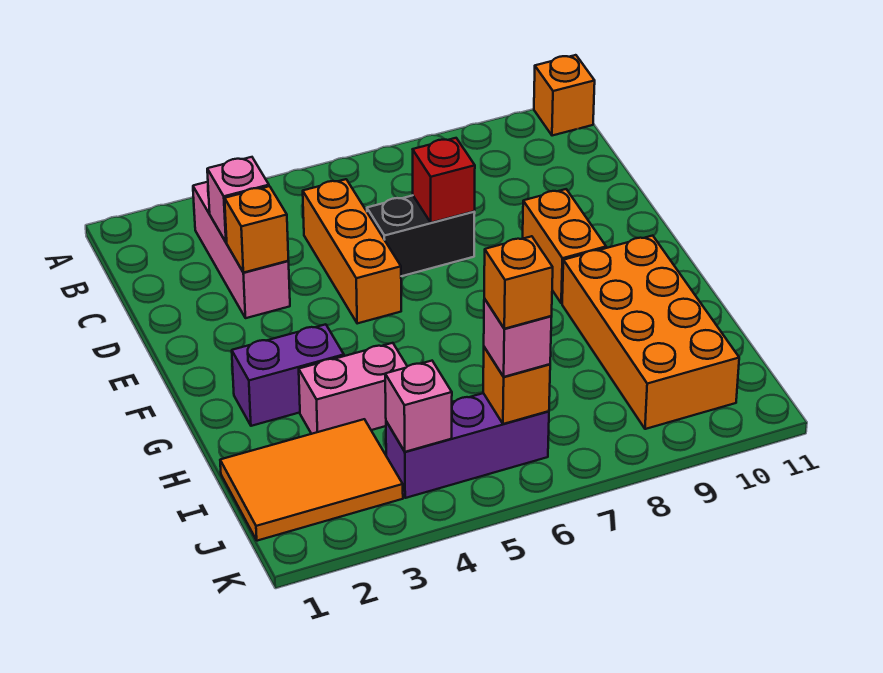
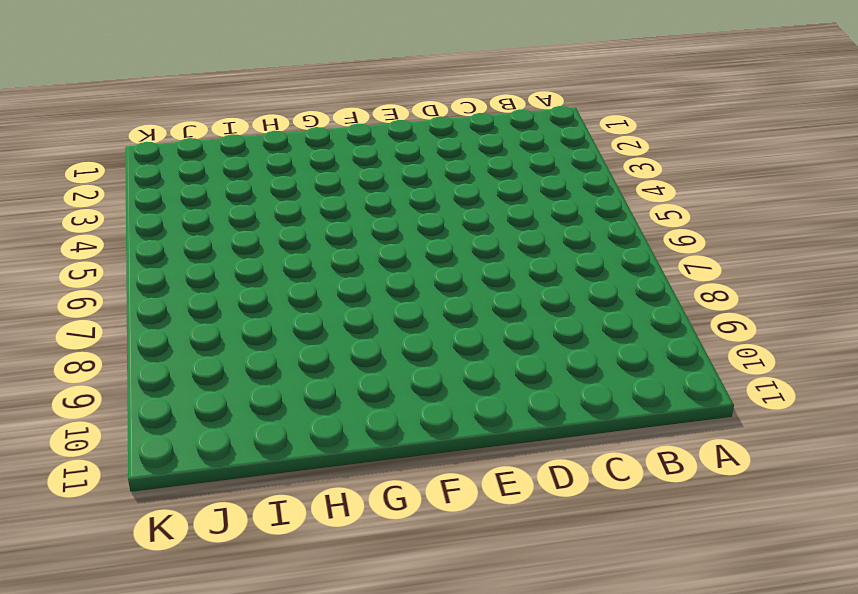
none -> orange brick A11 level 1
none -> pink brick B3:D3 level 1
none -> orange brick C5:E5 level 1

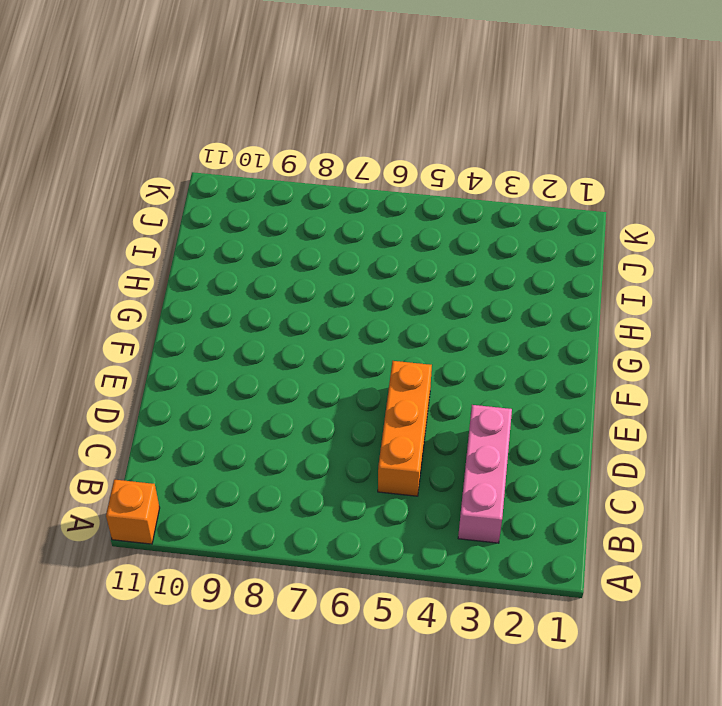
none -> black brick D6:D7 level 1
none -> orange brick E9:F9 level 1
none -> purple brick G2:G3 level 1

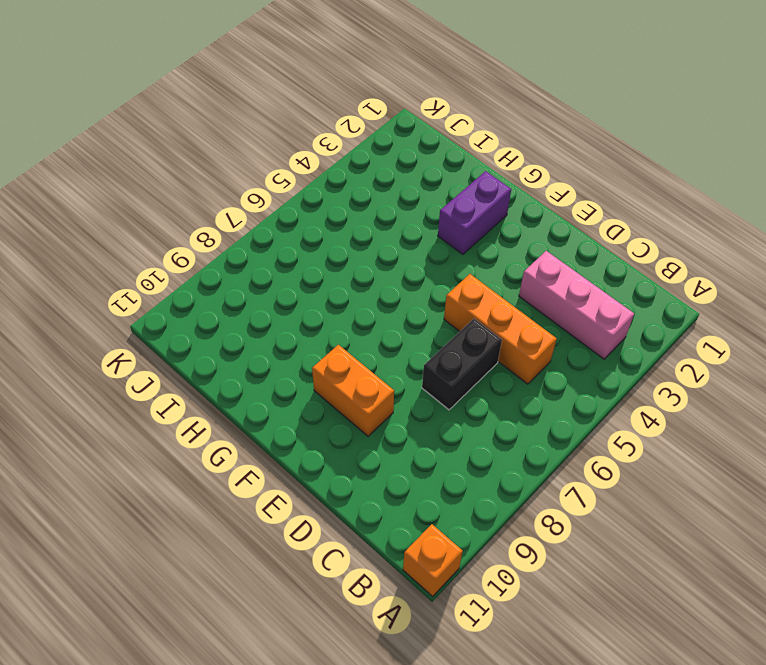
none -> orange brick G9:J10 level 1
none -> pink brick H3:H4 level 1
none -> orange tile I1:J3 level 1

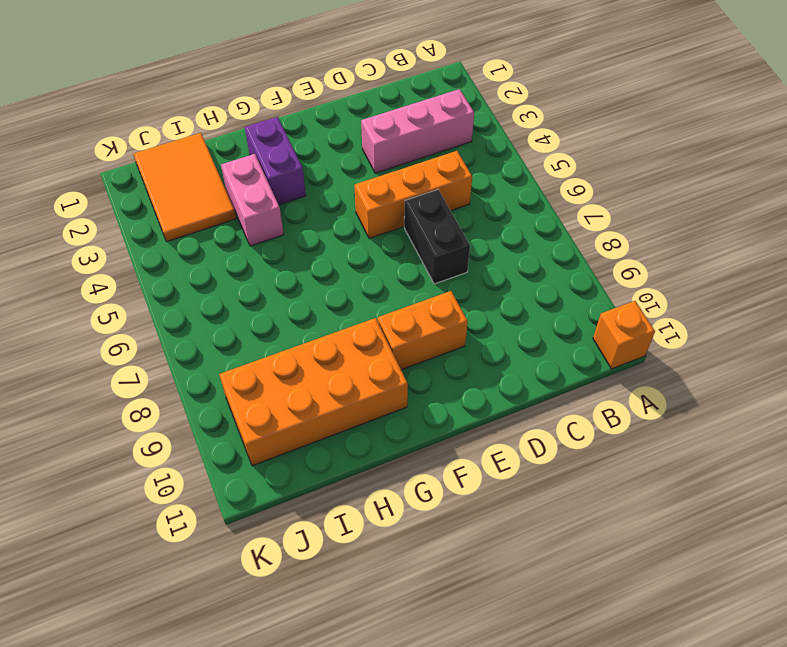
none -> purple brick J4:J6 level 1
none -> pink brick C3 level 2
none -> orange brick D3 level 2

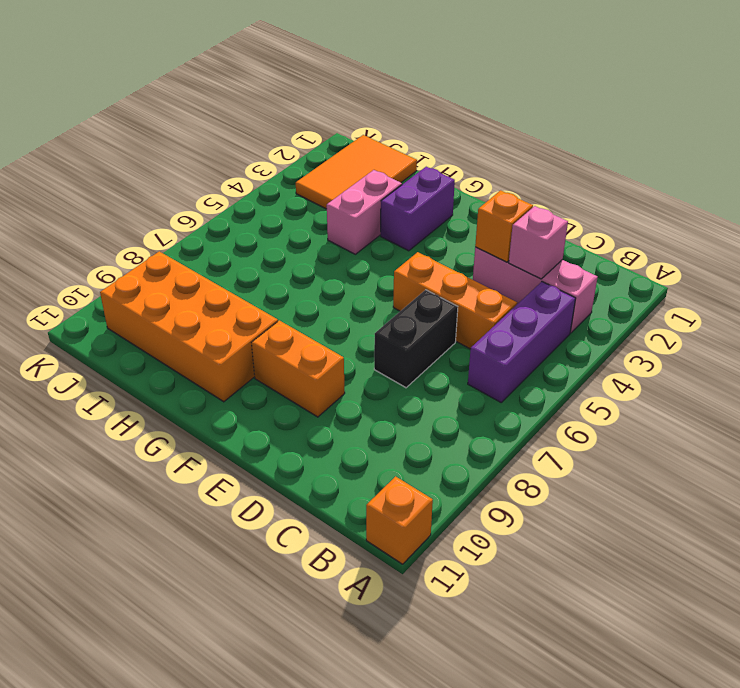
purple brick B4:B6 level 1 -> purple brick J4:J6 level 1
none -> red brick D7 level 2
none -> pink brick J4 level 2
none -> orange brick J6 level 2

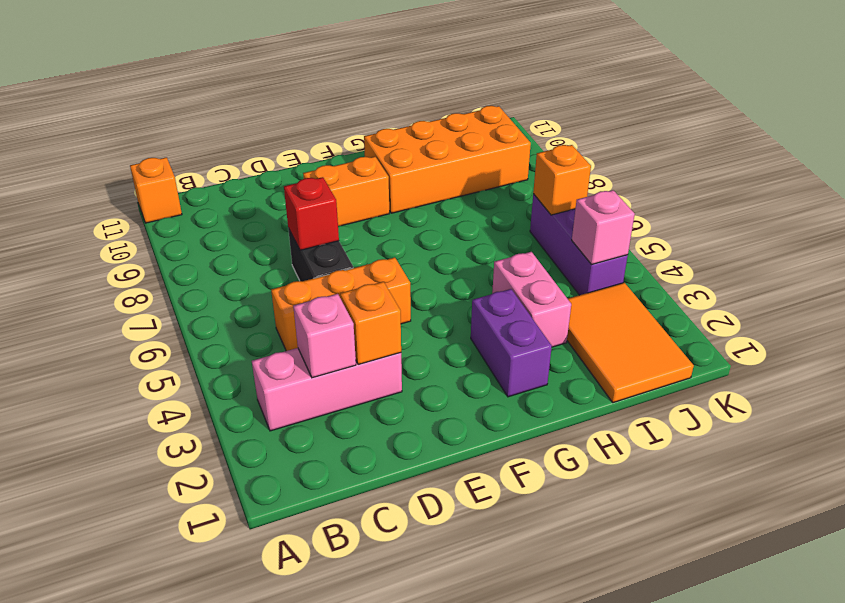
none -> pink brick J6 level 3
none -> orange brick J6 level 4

☆ ☆ ☆

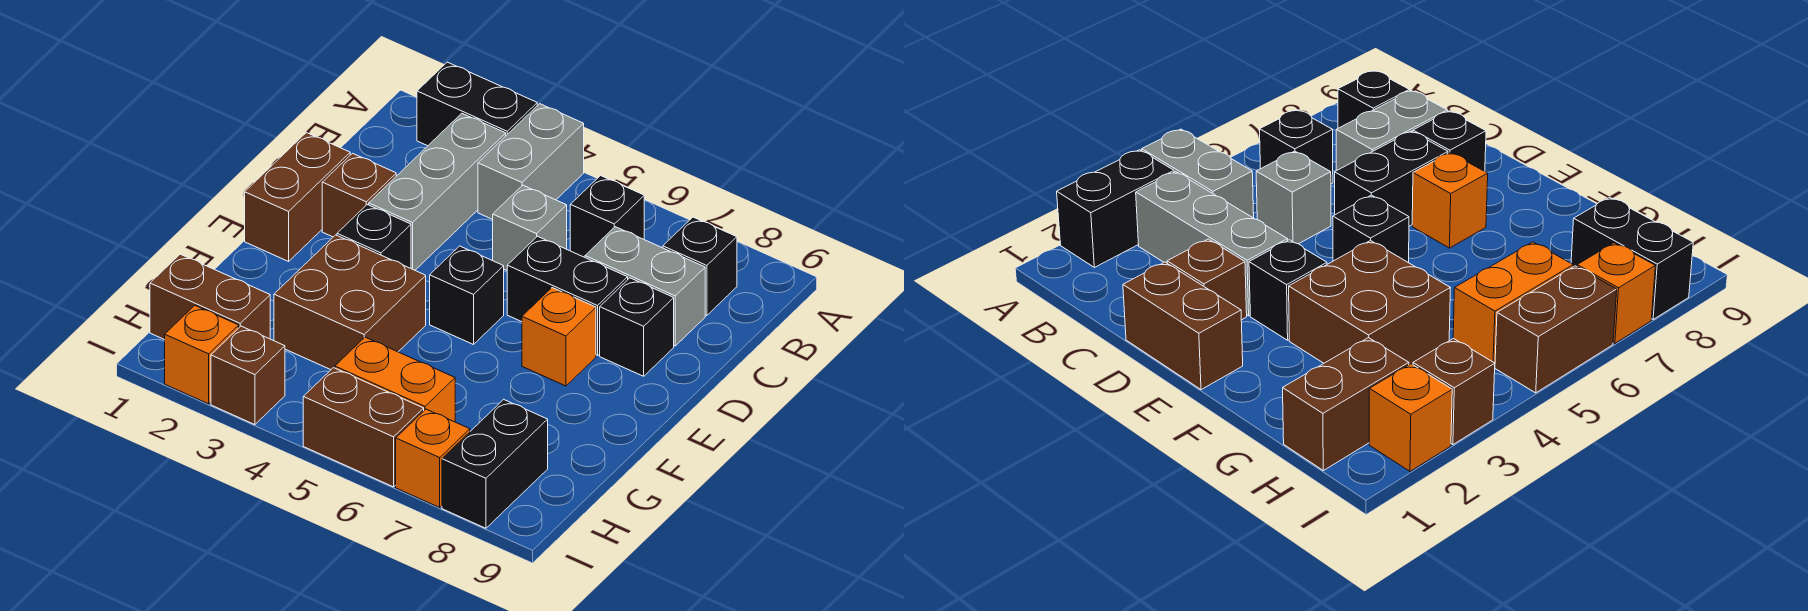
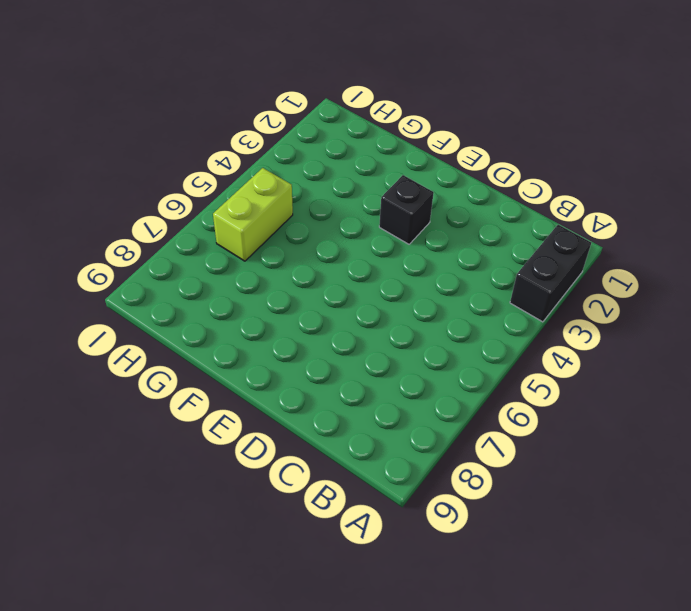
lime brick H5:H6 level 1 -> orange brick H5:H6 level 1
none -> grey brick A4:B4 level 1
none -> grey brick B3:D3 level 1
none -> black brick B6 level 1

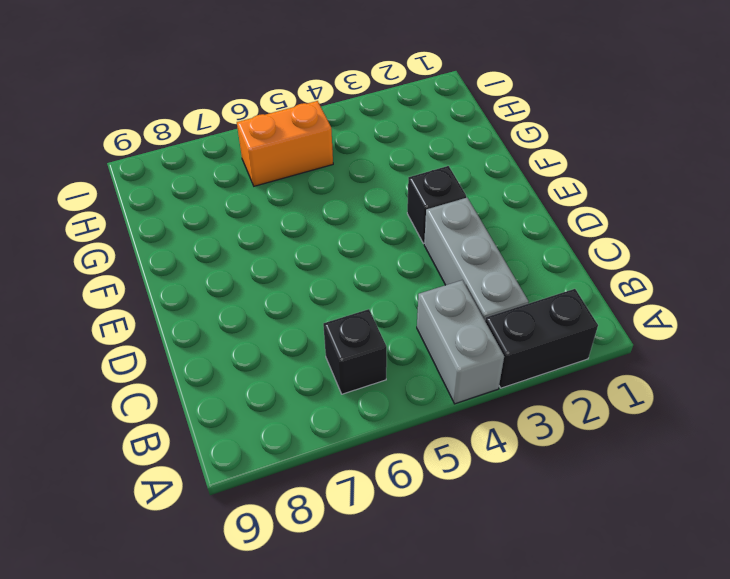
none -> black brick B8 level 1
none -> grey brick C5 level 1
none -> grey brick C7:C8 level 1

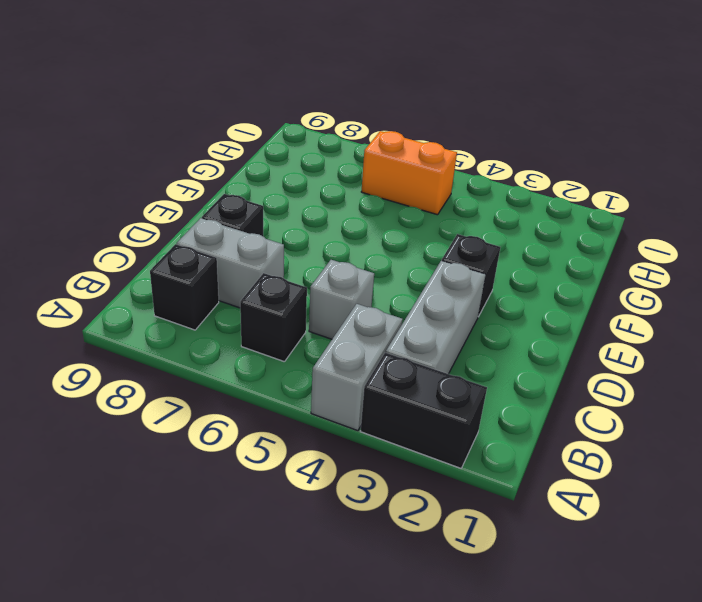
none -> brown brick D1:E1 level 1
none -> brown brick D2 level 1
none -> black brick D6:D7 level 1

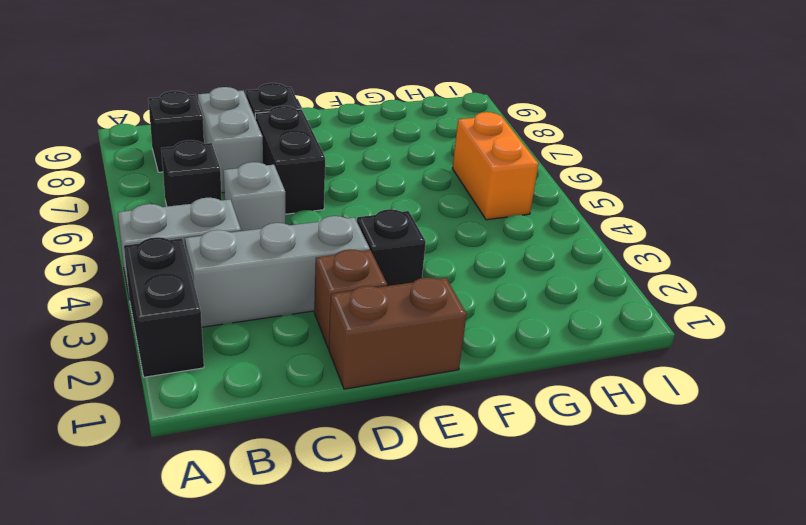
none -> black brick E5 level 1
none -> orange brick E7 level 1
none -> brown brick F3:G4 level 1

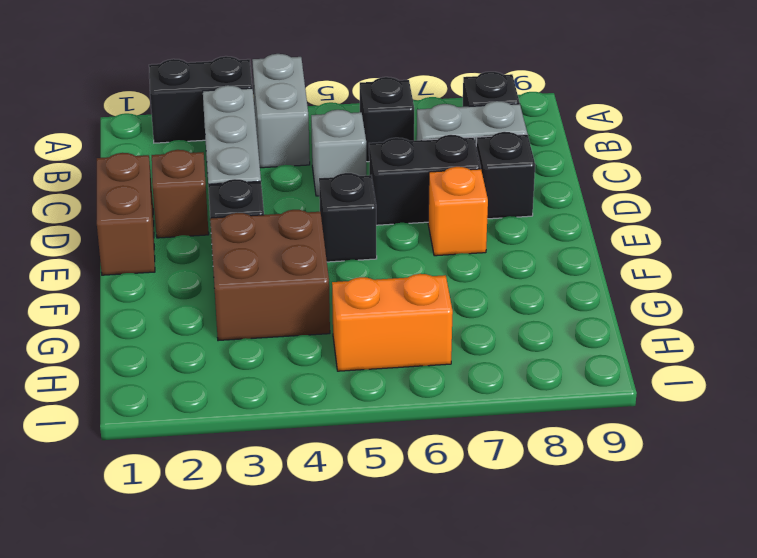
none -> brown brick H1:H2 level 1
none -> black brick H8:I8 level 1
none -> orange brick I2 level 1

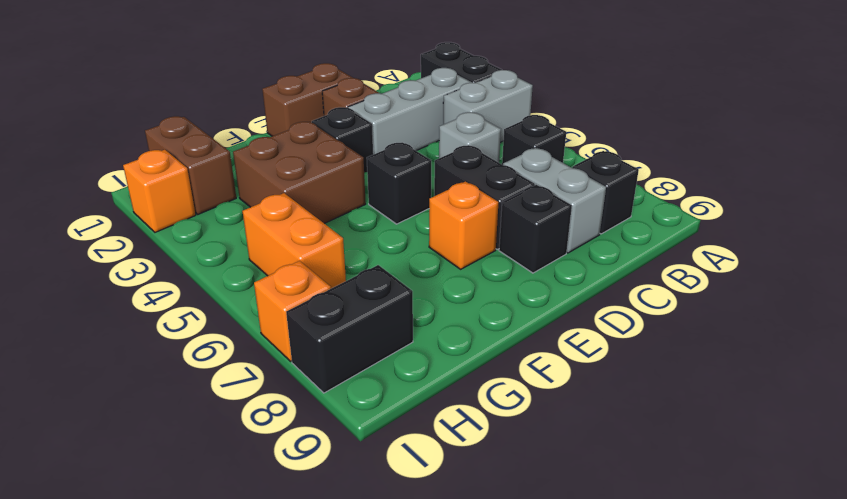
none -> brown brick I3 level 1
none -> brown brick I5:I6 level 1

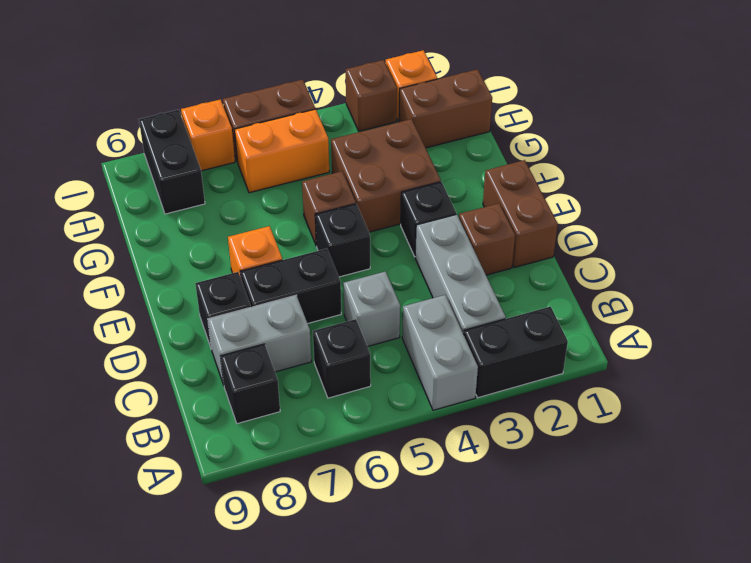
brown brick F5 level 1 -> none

☆ ☆ ☆

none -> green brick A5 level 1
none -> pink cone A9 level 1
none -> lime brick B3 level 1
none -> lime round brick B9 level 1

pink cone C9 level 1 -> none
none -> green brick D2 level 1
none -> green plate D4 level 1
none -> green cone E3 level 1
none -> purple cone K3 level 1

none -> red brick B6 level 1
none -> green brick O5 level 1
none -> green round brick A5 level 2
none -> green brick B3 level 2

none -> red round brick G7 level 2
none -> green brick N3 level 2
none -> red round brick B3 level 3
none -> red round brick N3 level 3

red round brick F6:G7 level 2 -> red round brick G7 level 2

☆ ☆ ☆

#### What you will do
In the listing above, find the line with "none -> orange brick E9:F9 level 1" and the line with "none -> orange brick J6 level 4". Set down both and every line between them, minus the pictures.

#### Final answer
none -> orange brick E9:F9 level 1
none -> purple brick G2:G3 level 1

none -> orange brick G9:J10 level 1
none -> pink brick H3:H4 level 1
none -> orange tile I1:J3 level 1

none -> purple brick J4:J6 level 1
none -> pink brick C3 level 2
none -> orange brick D3 level 2

purple brick B4:B6 level 1 -> purple brick J4:J6 level 1
none -> red brick D7 level 2
none -> pink brick J4 level 2
none -> orange brick J6 level 2

none -> pink brick J6 level 3
none -> orange brick J6 level 4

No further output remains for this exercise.